**Task objective**
Copy out, word for word, everything from the row containing "Which is behind, point" down to the last row, including both.

**Source material**
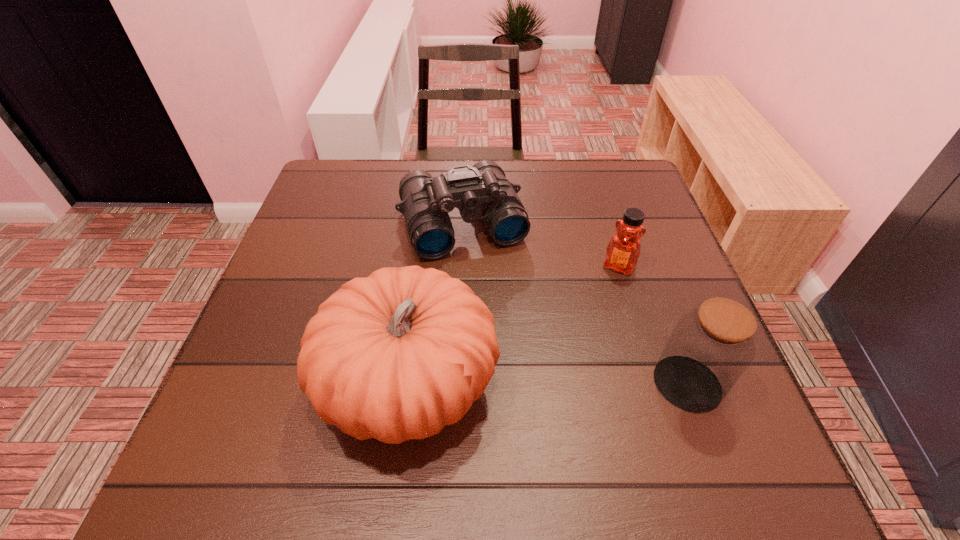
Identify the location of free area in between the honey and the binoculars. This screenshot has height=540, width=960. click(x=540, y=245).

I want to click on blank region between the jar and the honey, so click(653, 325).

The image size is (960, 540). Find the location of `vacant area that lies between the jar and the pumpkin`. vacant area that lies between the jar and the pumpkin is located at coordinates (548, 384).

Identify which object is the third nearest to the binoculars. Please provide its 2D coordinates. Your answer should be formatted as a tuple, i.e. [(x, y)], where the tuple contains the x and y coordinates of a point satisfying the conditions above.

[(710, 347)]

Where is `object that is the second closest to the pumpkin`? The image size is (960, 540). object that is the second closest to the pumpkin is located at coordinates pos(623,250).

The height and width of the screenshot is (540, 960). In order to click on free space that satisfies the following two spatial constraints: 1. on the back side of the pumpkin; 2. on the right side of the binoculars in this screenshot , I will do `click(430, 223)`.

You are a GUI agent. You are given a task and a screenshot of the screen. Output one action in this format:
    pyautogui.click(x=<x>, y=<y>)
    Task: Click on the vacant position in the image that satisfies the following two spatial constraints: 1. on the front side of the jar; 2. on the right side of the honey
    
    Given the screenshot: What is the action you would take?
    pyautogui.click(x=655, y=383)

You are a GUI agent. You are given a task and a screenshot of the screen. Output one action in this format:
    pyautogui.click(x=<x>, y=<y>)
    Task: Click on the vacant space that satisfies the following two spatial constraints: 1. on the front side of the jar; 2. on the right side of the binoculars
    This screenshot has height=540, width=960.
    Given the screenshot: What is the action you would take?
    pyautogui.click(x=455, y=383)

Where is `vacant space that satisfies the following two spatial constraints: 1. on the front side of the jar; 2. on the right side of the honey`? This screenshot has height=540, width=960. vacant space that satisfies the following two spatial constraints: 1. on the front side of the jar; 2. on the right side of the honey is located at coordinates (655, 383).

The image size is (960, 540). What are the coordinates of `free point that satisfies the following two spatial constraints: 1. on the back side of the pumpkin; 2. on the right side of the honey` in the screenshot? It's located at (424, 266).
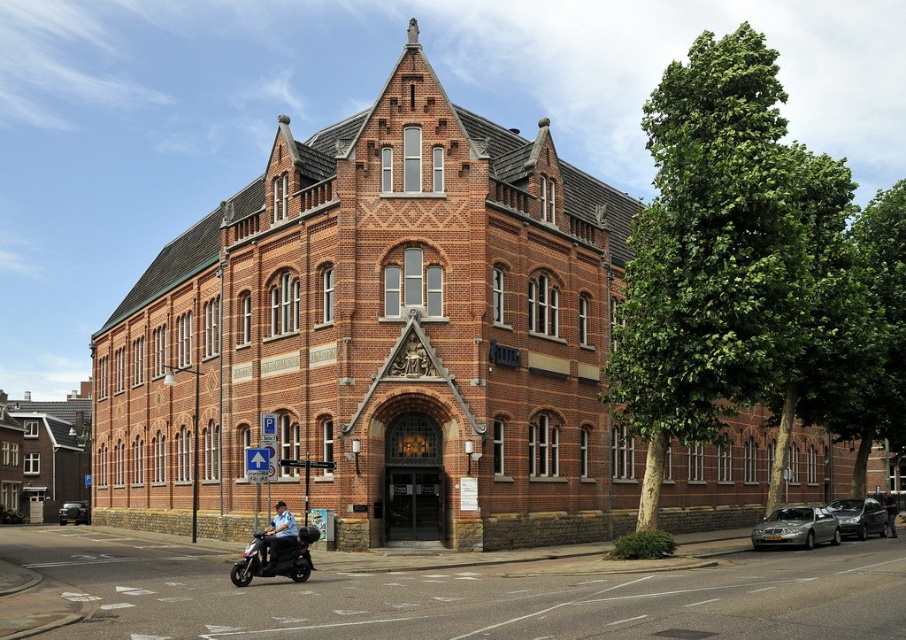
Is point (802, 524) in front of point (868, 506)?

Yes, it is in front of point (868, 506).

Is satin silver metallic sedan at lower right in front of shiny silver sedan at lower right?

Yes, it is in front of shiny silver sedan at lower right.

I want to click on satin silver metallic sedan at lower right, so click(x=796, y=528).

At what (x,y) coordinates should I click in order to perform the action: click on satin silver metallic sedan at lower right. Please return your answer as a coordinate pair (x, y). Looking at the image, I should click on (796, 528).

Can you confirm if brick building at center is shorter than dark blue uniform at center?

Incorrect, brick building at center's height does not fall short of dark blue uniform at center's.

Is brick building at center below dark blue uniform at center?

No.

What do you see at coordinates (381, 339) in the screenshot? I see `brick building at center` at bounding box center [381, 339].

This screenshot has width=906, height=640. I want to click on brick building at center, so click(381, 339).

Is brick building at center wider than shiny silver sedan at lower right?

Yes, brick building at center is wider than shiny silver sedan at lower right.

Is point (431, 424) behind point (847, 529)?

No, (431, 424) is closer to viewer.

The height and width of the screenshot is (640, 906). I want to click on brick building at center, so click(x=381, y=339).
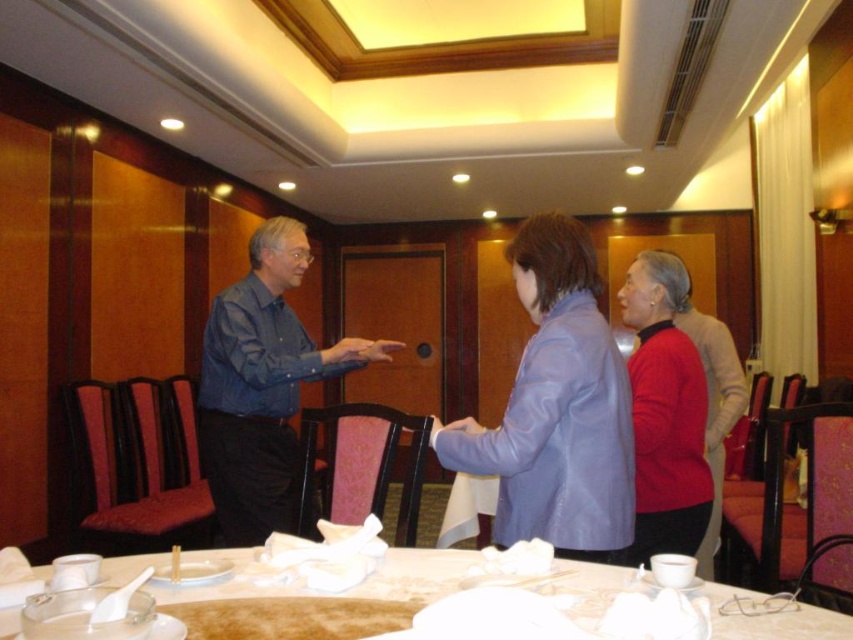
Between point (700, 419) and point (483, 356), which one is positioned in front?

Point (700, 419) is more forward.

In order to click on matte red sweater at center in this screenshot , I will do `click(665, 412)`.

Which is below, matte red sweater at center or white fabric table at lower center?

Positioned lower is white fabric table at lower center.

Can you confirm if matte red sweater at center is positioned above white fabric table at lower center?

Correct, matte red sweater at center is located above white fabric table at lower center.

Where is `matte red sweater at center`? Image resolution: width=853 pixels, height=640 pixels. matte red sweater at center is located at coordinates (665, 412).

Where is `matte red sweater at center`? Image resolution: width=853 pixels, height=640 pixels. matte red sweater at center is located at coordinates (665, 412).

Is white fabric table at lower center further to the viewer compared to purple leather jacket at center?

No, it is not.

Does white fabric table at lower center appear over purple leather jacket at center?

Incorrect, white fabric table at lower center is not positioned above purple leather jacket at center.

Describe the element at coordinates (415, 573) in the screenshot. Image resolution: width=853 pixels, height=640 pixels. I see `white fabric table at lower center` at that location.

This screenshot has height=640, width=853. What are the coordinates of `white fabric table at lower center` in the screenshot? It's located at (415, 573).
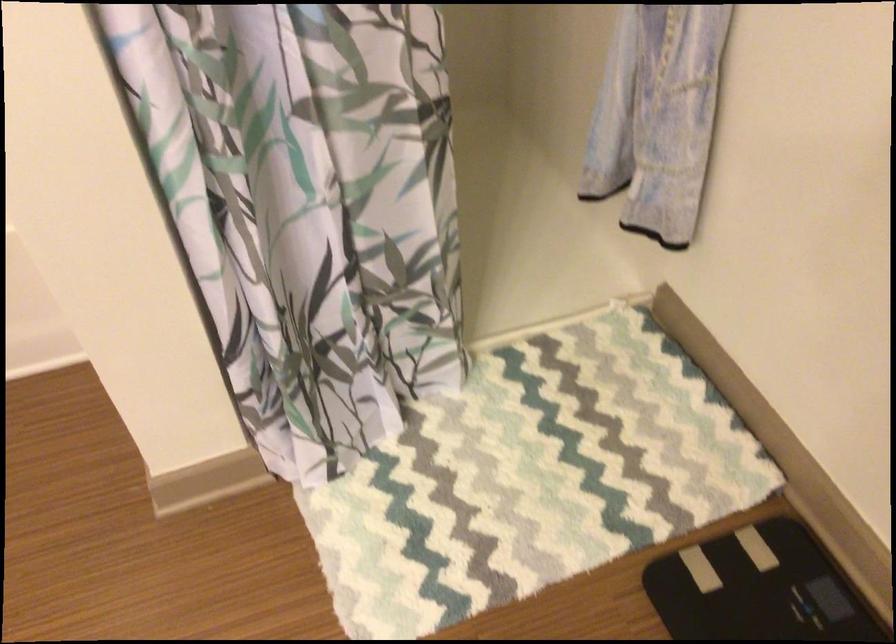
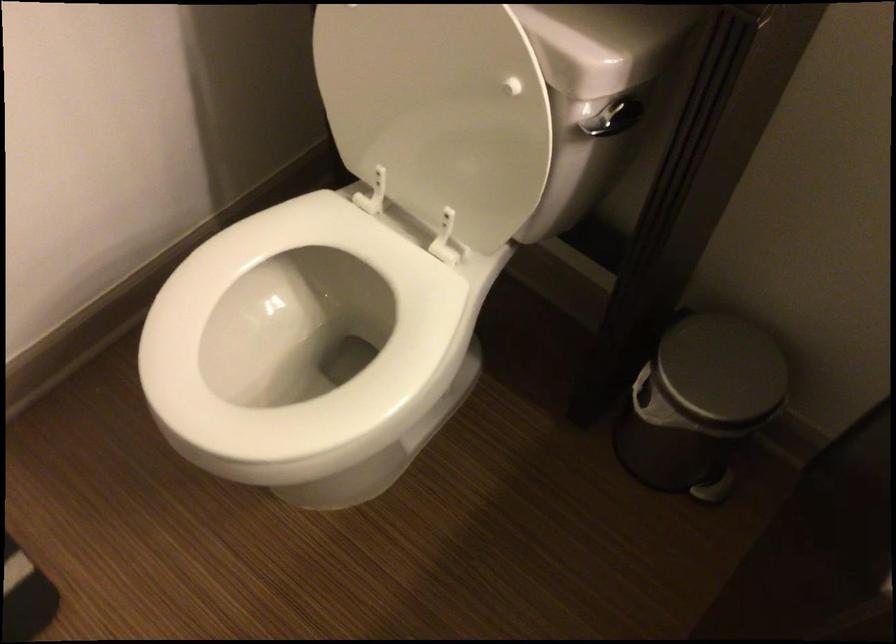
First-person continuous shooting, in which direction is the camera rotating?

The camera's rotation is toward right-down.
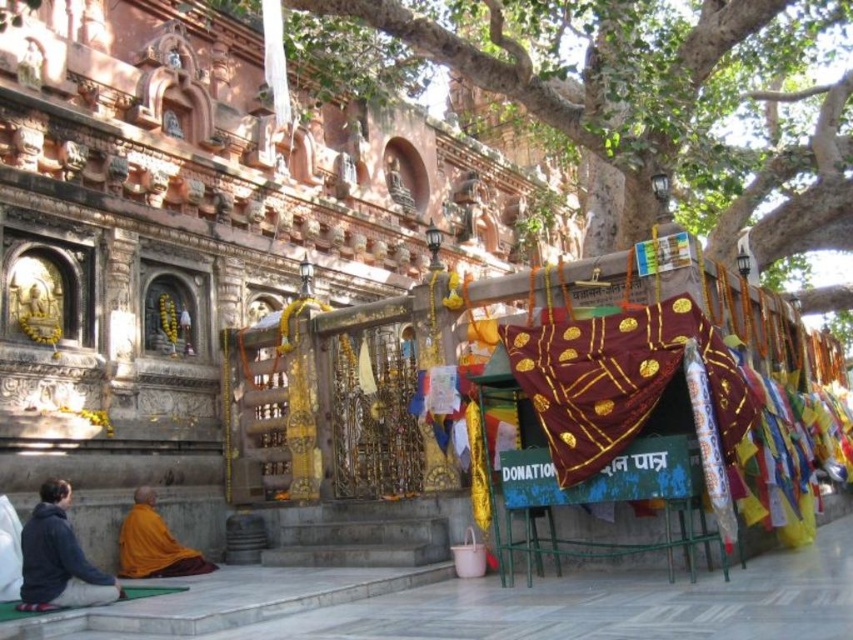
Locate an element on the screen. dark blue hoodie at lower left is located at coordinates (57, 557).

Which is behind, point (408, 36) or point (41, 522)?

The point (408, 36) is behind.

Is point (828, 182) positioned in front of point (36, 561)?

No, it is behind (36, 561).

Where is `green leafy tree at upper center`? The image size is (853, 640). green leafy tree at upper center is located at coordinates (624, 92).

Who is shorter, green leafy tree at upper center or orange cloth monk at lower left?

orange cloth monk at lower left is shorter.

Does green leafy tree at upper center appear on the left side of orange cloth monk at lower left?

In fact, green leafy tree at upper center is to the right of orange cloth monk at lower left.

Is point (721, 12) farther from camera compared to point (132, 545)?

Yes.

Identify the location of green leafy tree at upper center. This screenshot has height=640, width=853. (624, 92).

**Written reply**
Which is behind, point (408, 36) or point (41, 522)?

The point (408, 36) is behind.

Is point (828, 182) positioned in front of point (36, 561)?

No, it is behind (36, 561).

Where is `green leafy tree at upper center`? The image size is (853, 640). green leafy tree at upper center is located at coordinates (624, 92).

Who is shorter, green leafy tree at upper center or orange cloth monk at lower left?

orange cloth monk at lower left is shorter.

Does green leafy tree at upper center appear on the left side of orange cloth monk at lower left?

In fact, green leafy tree at upper center is to the right of orange cloth monk at lower left.

Is point (721, 12) farther from camera compared to point (132, 545)?

Yes.

Identify the location of green leafy tree at upper center. This screenshot has height=640, width=853. (624, 92).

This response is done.